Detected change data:
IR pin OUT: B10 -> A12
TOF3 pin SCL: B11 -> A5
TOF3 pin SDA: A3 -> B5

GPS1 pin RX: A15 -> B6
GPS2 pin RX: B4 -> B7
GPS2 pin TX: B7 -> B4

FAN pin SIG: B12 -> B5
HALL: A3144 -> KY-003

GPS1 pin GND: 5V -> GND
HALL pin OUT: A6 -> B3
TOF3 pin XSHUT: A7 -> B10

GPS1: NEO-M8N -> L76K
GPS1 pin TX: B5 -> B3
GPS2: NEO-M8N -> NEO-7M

* * *

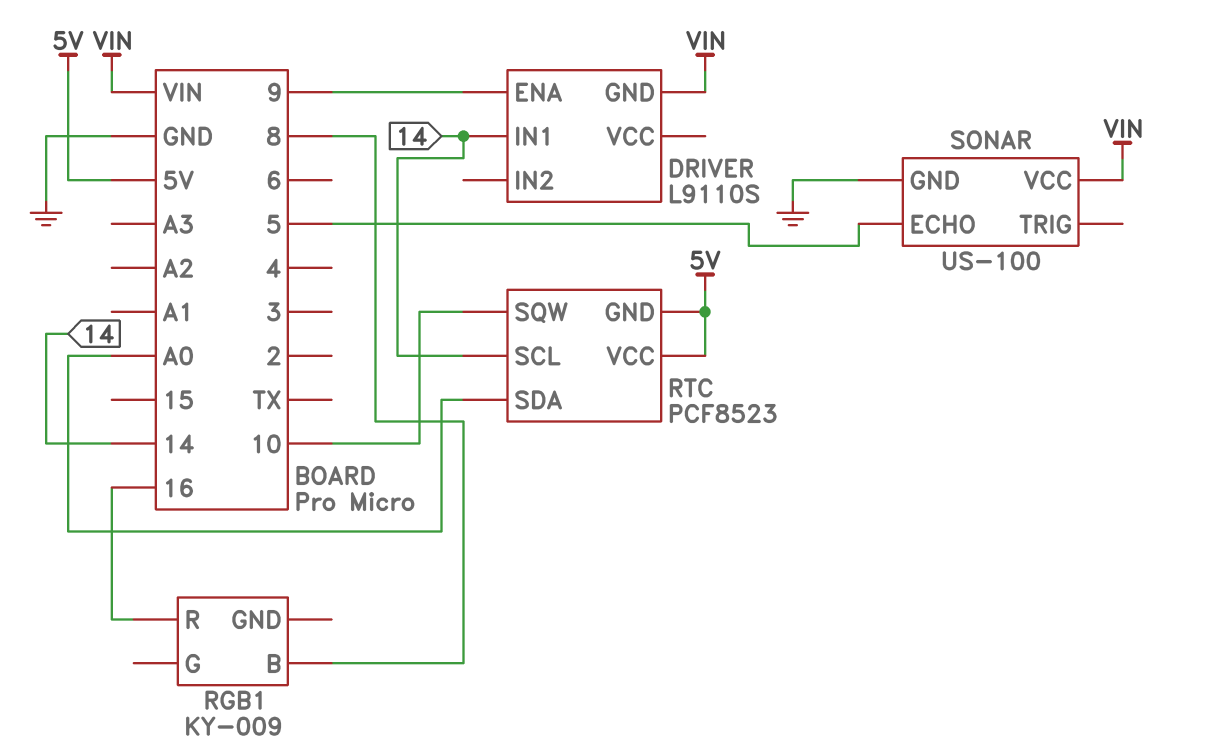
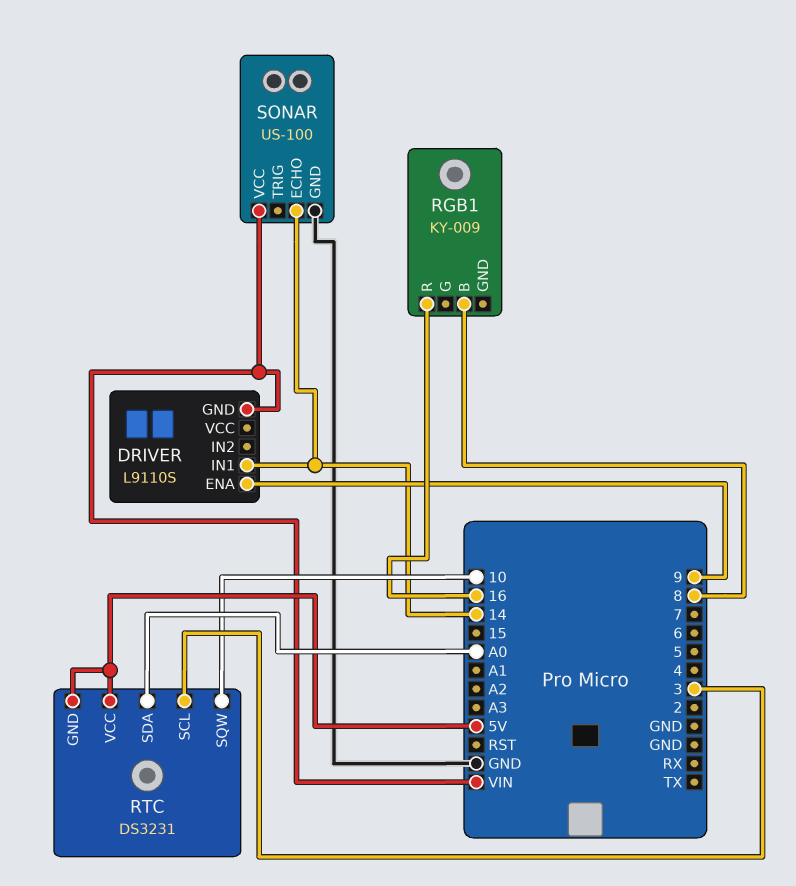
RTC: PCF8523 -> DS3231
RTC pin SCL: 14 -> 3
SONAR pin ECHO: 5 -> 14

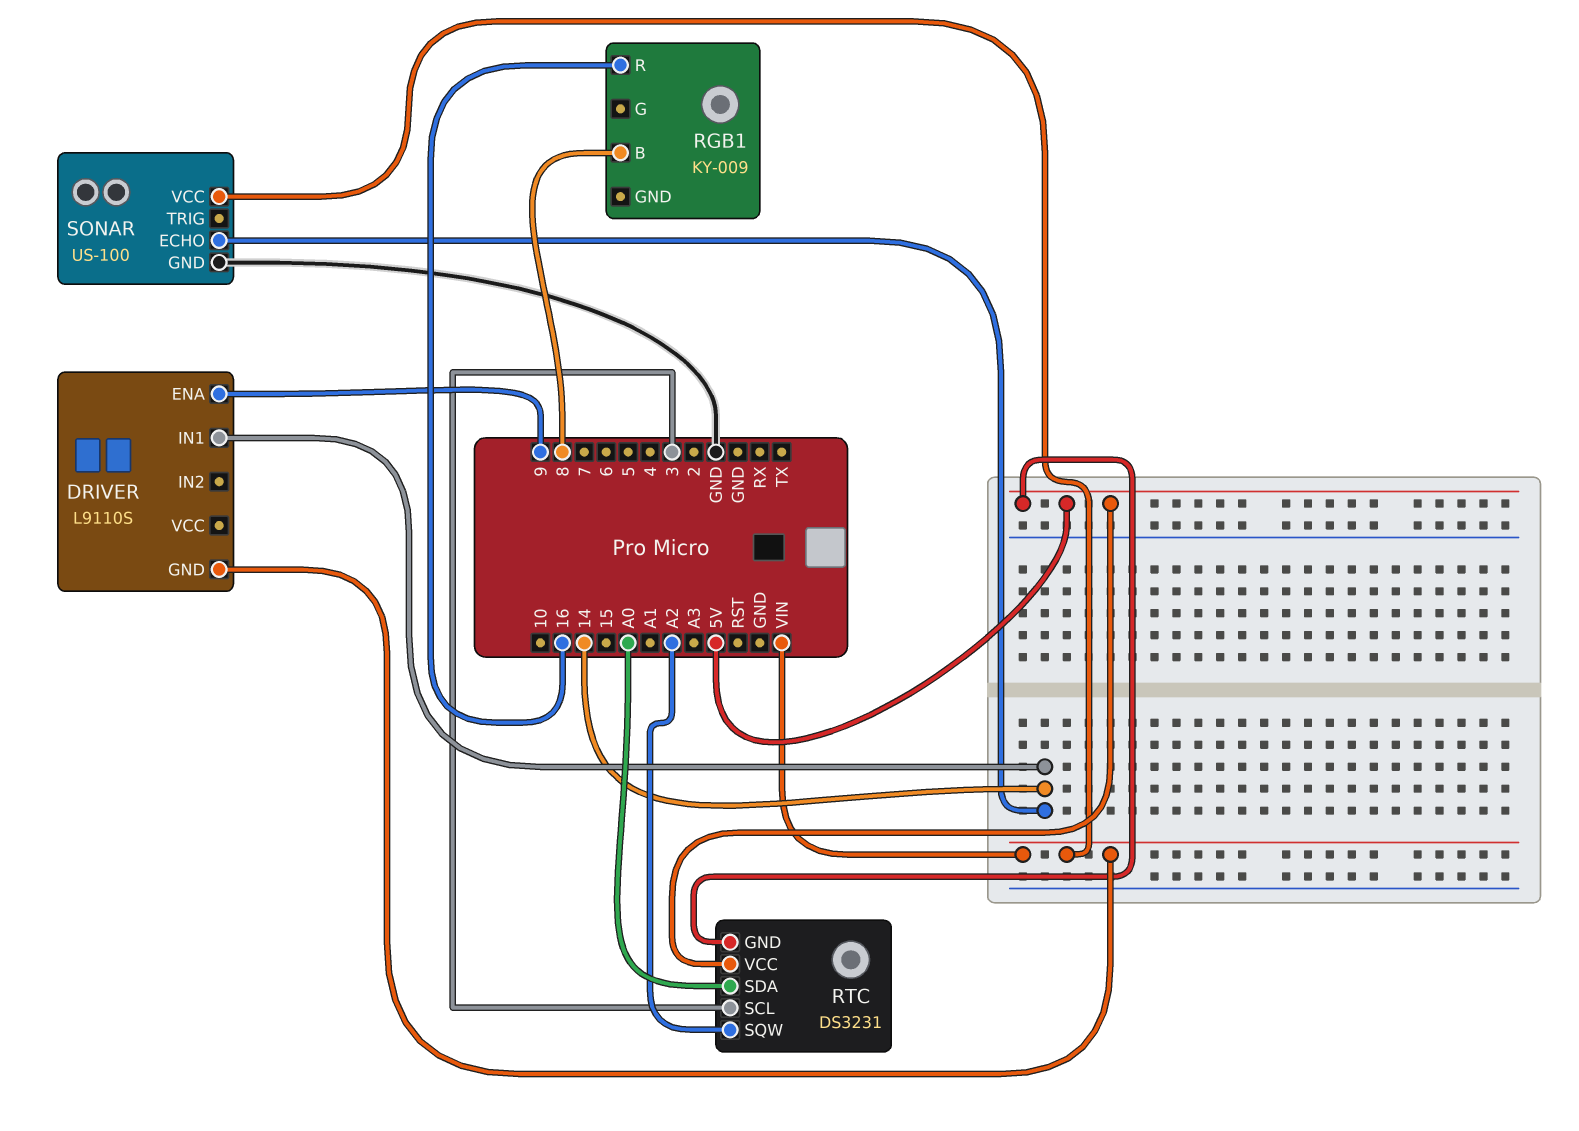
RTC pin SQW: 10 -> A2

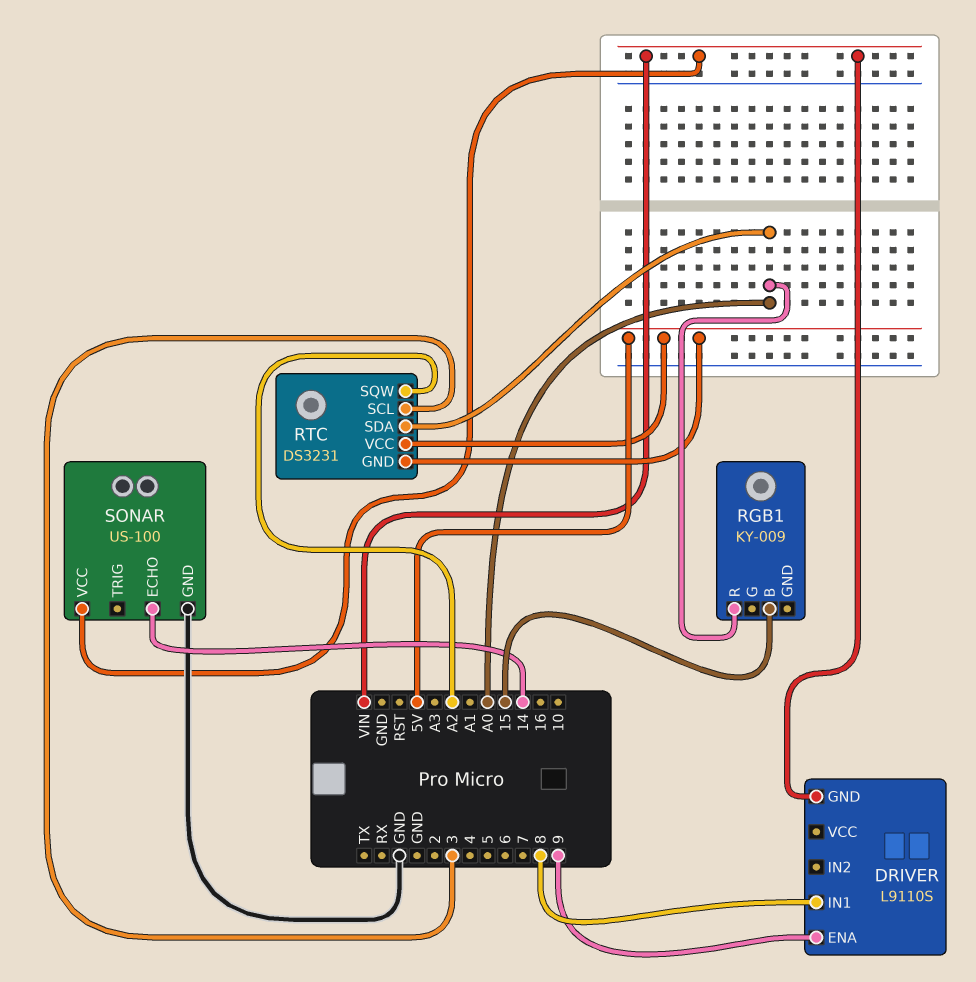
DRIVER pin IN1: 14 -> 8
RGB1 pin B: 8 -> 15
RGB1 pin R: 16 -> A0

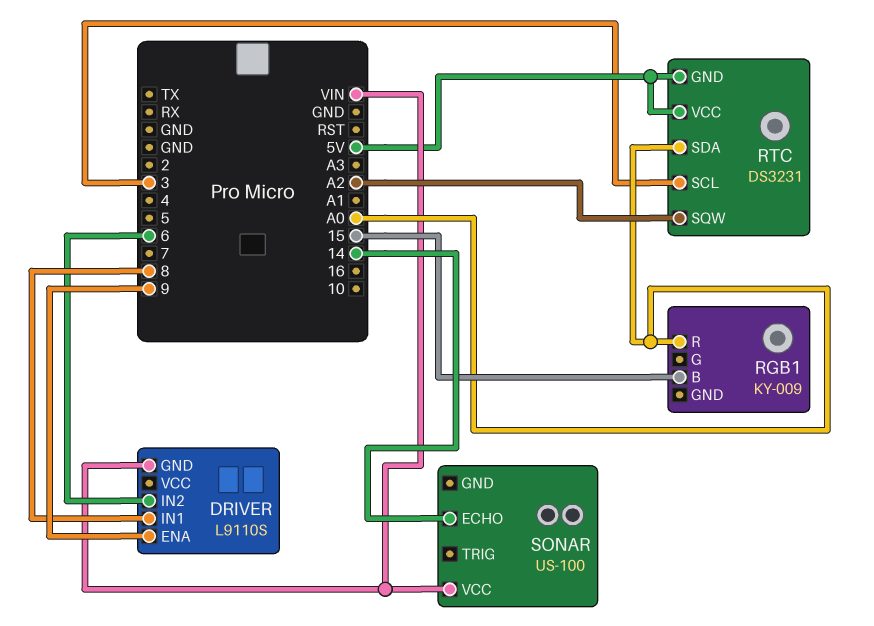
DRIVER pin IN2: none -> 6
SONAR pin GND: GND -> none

#### [What is required]
Go through the records above and copy each line where "none" is found.

#### [Output for this exercise]
DRIVER pin IN2: none -> 6
SONAR pin GND: GND -> none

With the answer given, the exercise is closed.